This exercise calls for the records to be returned exactly, with images removed.

Structured diff data
----

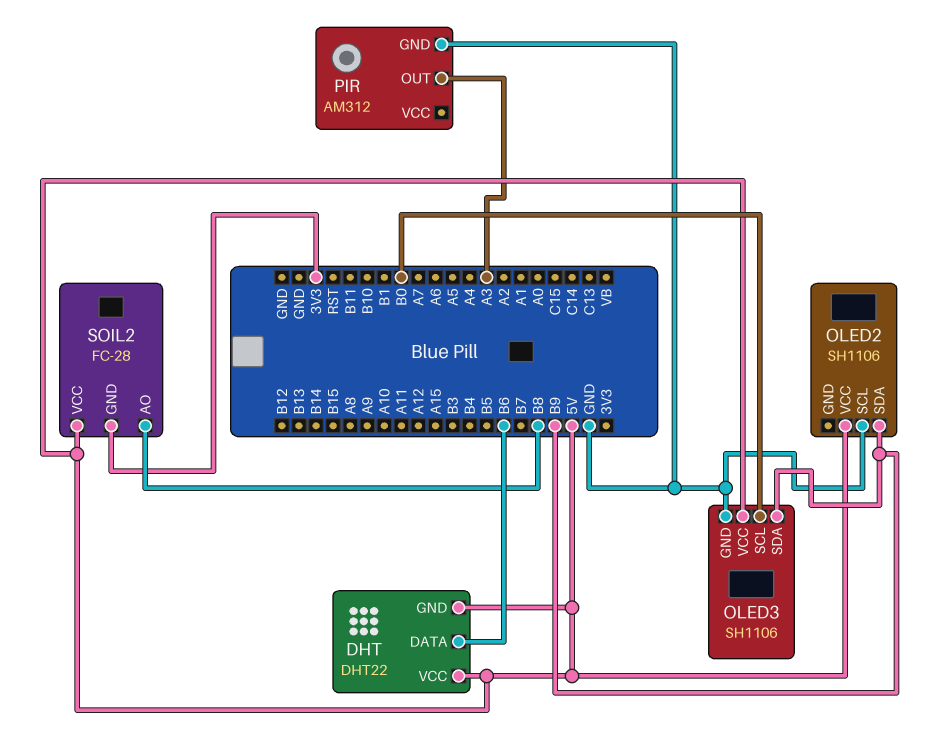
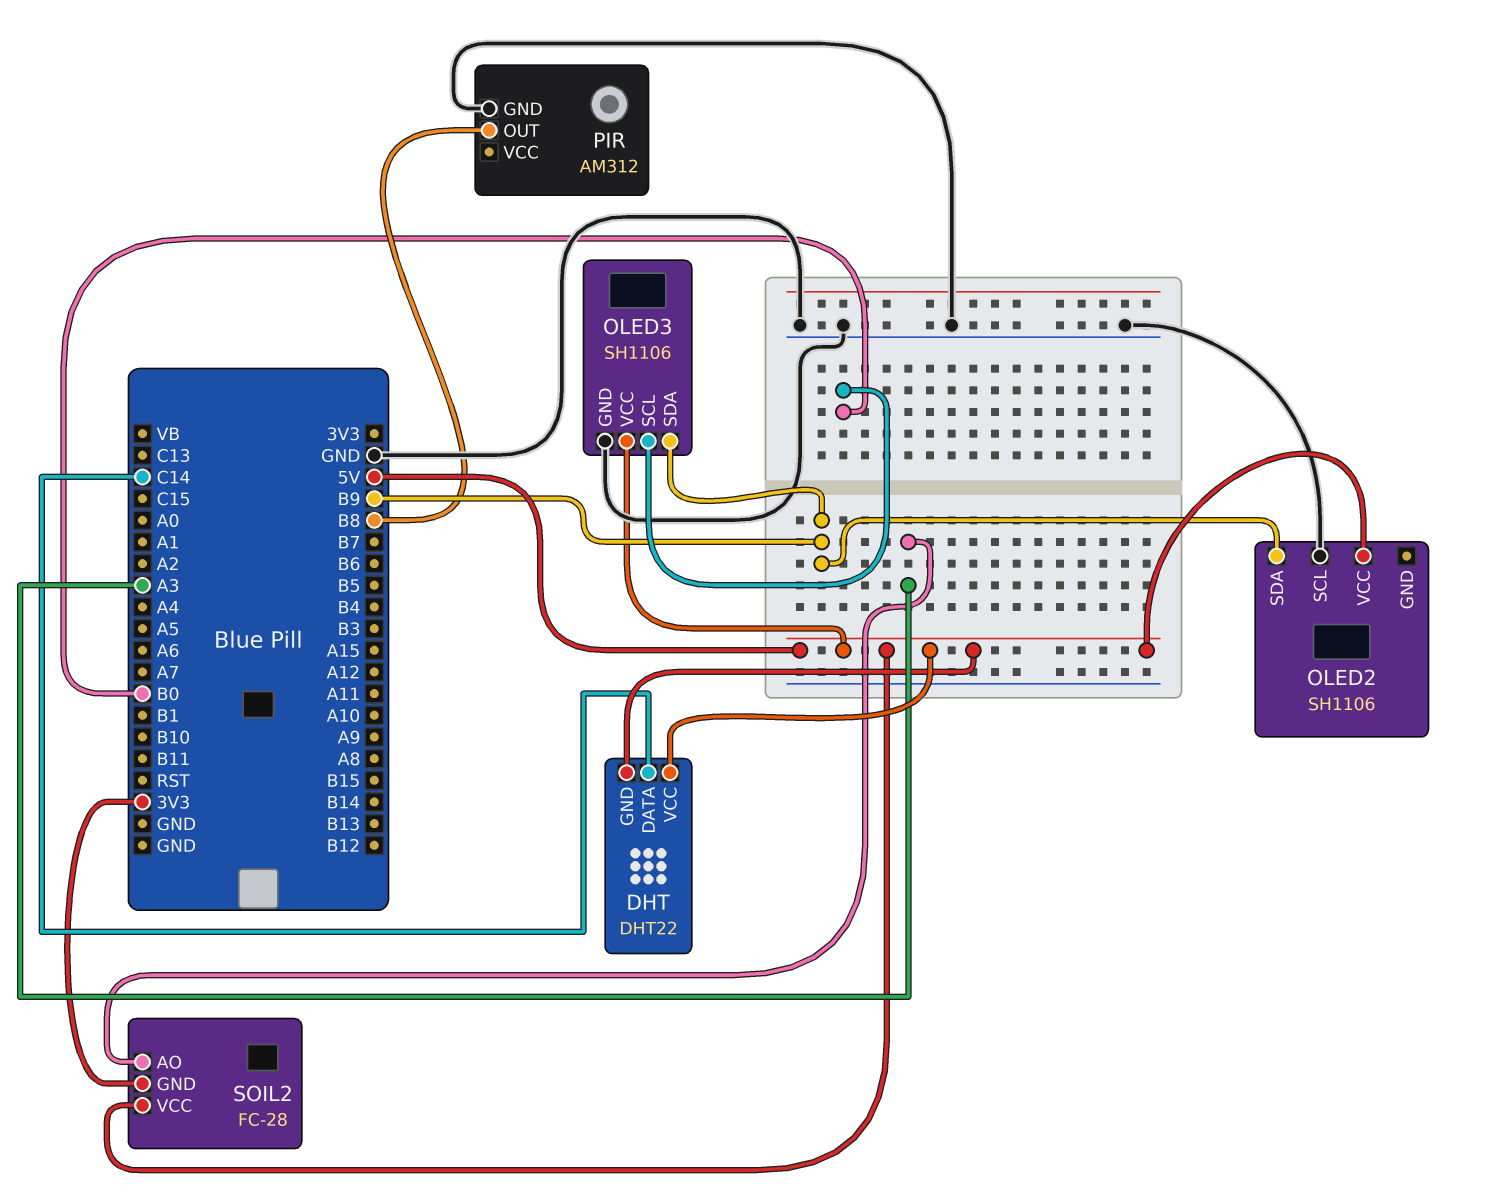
DHT pin DATA: B6 -> C14
PIR pin OUT: A3 -> B8
SOIL2 pin AO: B8 -> A3

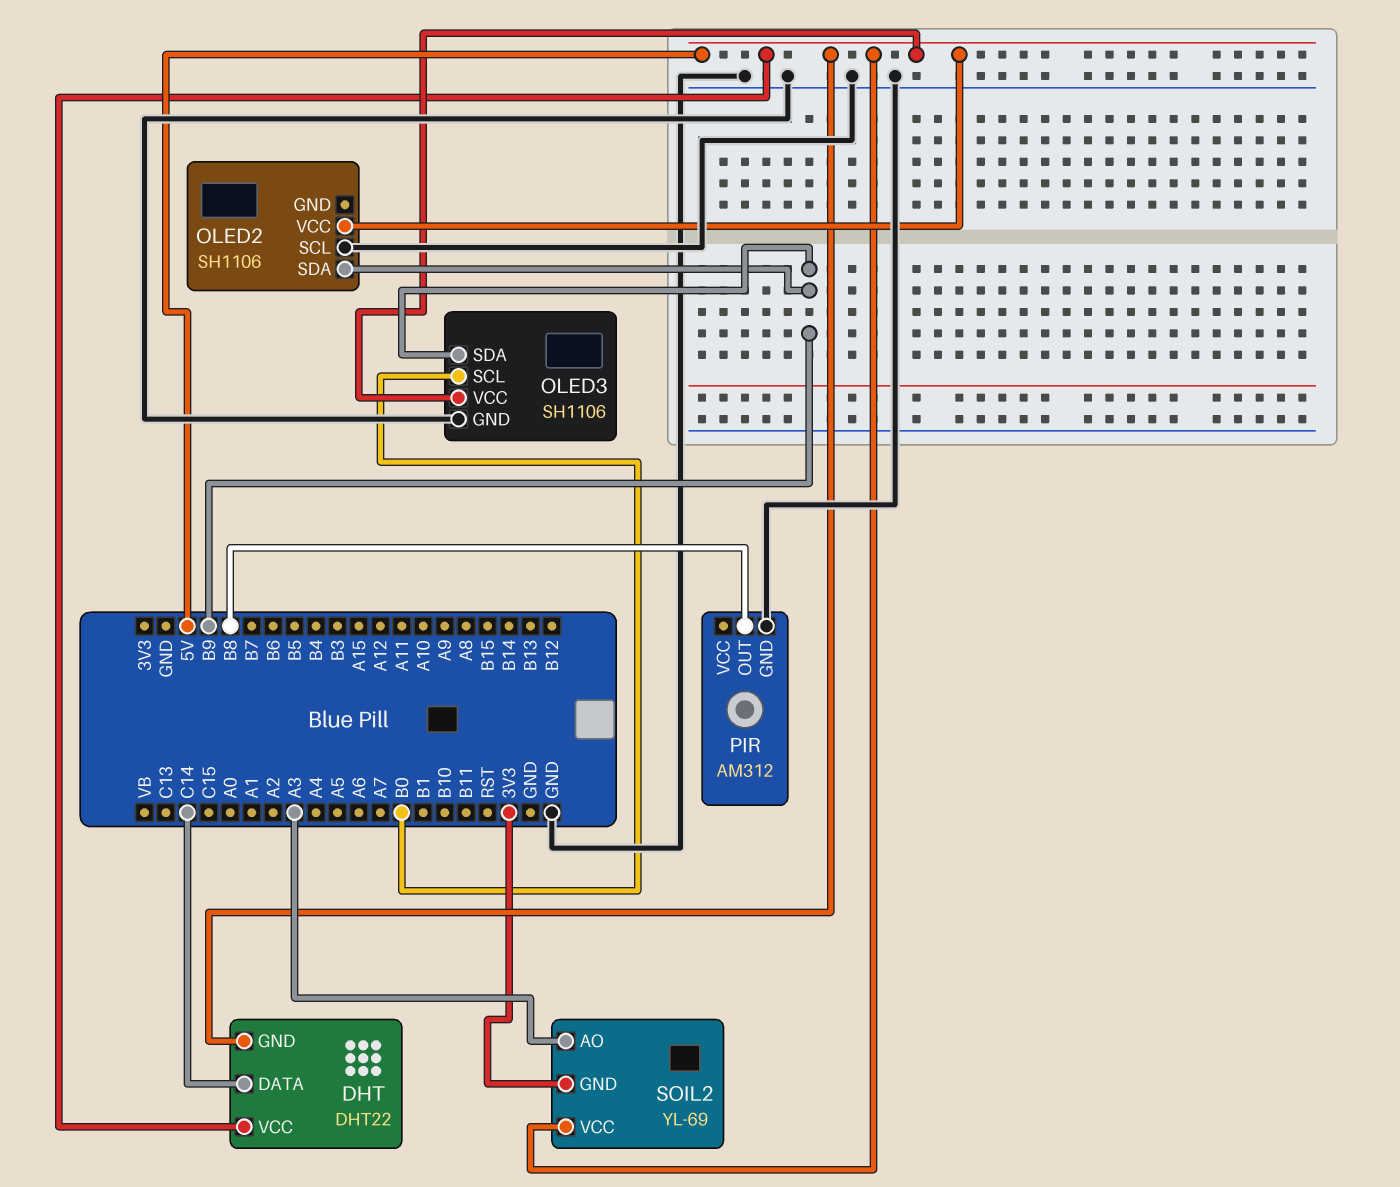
SOIL2: FC-28 -> YL-69

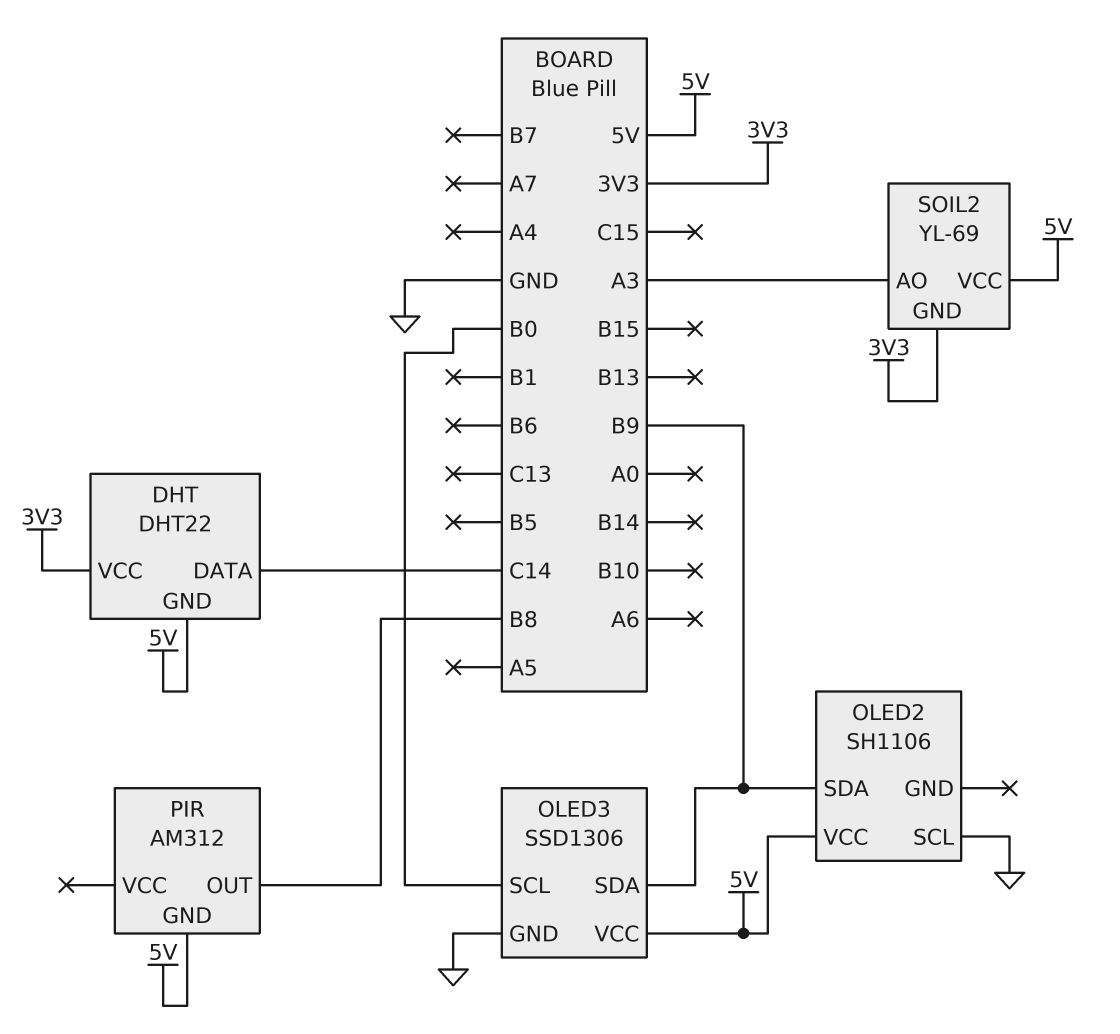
DHT pin VCC: 5V -> 3V3
OLED3: SH1106 -> SSD1306
PIR pin GND: GND -> 5V

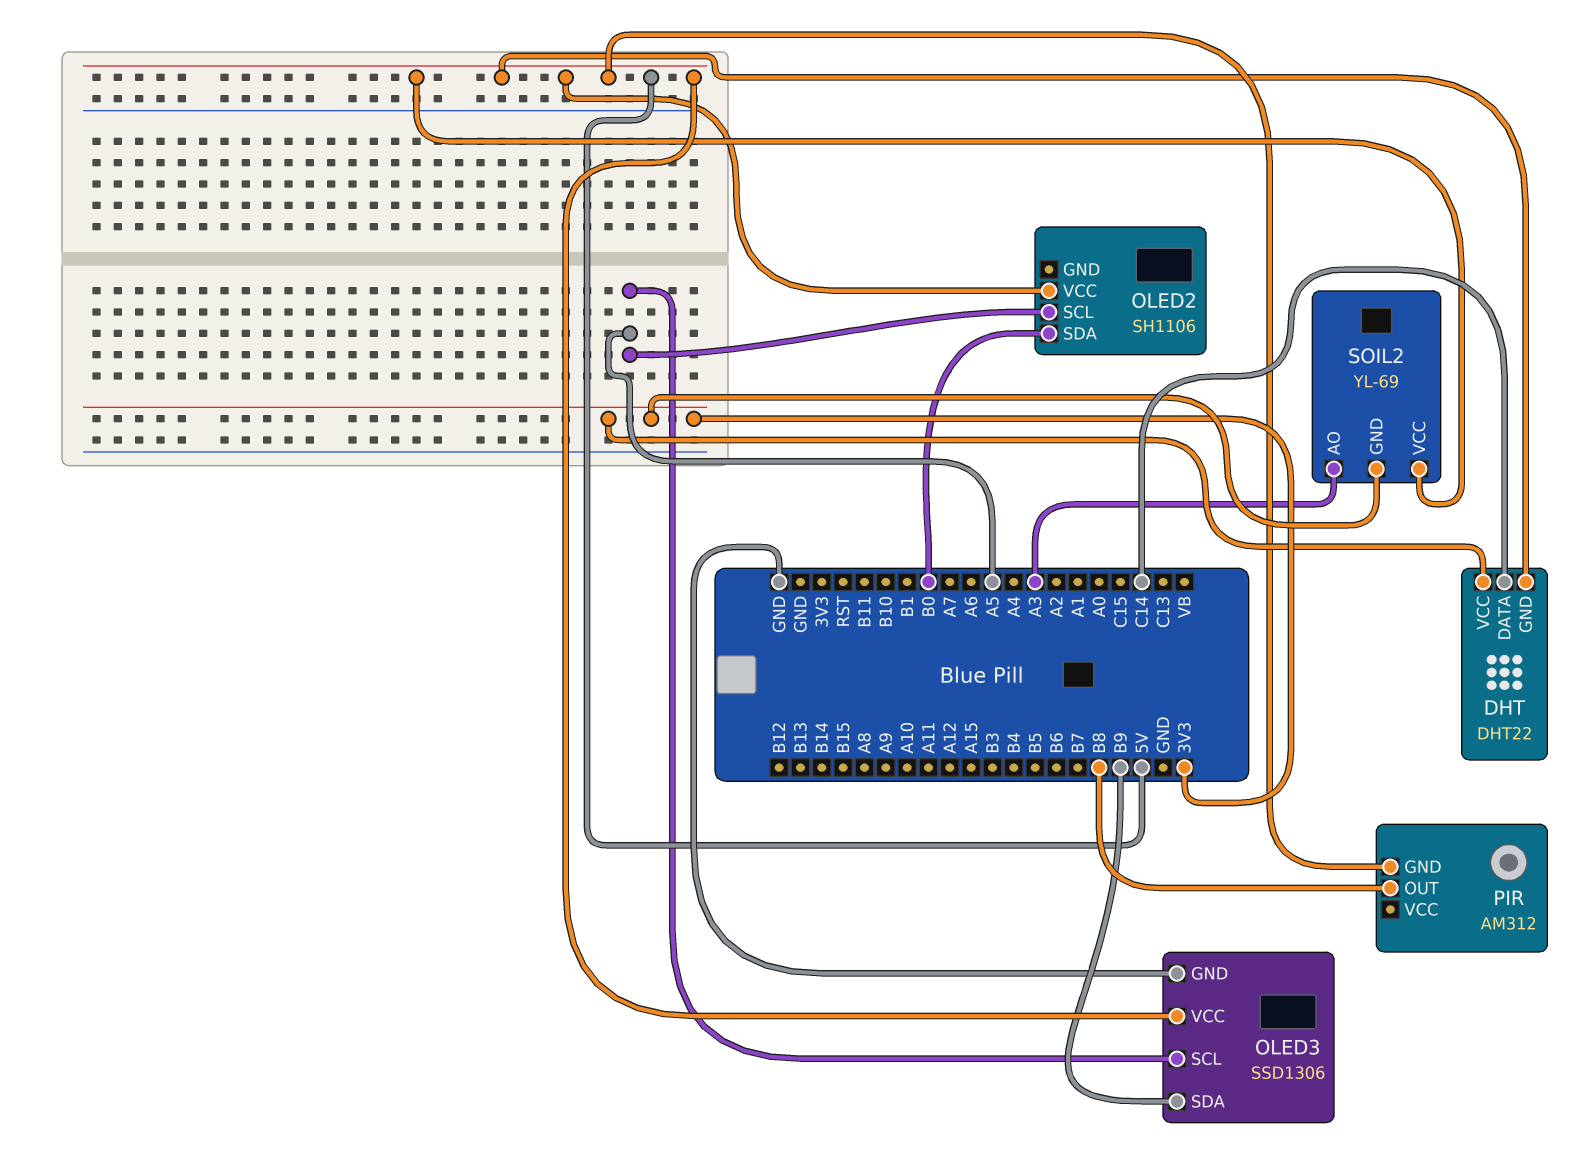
OLED2 pin SCL: GND -> A5
OLED2 pin SDA: B9 -> B0
OLED3 pin SCL: B0 -> A5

----

Response for this exercise
DHT pin DATA: B6 -> C14
PIR pin OUT: A3 -> B8
SOIL2 pin AO: B8 -> A3

SOIL2: FC-28 -> YL-69

DHT pin VCC: 5V -> 3V3
OLED3: SH1106 -> SSD1306
PIR pin GND: GND -> 5V

OLED2 pin SCL: GND -> A5
OLED2 pin SDA: B9 -> B0
OLED3 pin SCL: B0 -> A5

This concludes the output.